YOUR INSTRUCTIONS - Could you copy every record below exactly as it is written?

DATA FOR REVIEW -
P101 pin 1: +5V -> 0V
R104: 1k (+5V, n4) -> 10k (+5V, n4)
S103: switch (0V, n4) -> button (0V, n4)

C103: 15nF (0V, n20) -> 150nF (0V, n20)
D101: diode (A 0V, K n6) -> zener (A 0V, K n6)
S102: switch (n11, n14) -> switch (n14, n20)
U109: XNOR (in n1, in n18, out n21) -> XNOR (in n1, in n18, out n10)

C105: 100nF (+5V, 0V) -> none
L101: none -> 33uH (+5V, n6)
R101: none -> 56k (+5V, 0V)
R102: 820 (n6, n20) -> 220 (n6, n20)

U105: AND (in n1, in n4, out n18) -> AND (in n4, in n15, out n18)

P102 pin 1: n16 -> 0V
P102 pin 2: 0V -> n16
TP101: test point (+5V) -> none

EXERCISE SOLUTION -
P101 pin 1: +5V -> 0V
R104: 1k (+5V, n4) -> 10k (+5V, n4)
S103: switch (0V, n4) -> button (0V, n4)

C103: 15nF (0V, n20) -> 150nF (0V, n20)
D101: diode (A 0V, K n6) -> zener (A 0V, K n6)
S102: switch (n11, n14) -> switch (n14, n20)
U109: XNOR (in n1, in n18, out n21) -> XNOR (in n1, in n18, out n10)

C105: 100nF (+5V, 0V) -> none
L101: none -> 33uH (+5V, n6)
R101: none -> 56k (+5V, 0V)
R102: 820 (n6, n20) -> 220 (n6, n20)

U105: AND (in n1, in n4, out n18) -> AND (in n4, in n15, out n18)

P102 pin 1: n16 -> 0V
P102 pin 2: 0V -> n16
TP101: test point (+5V) -> none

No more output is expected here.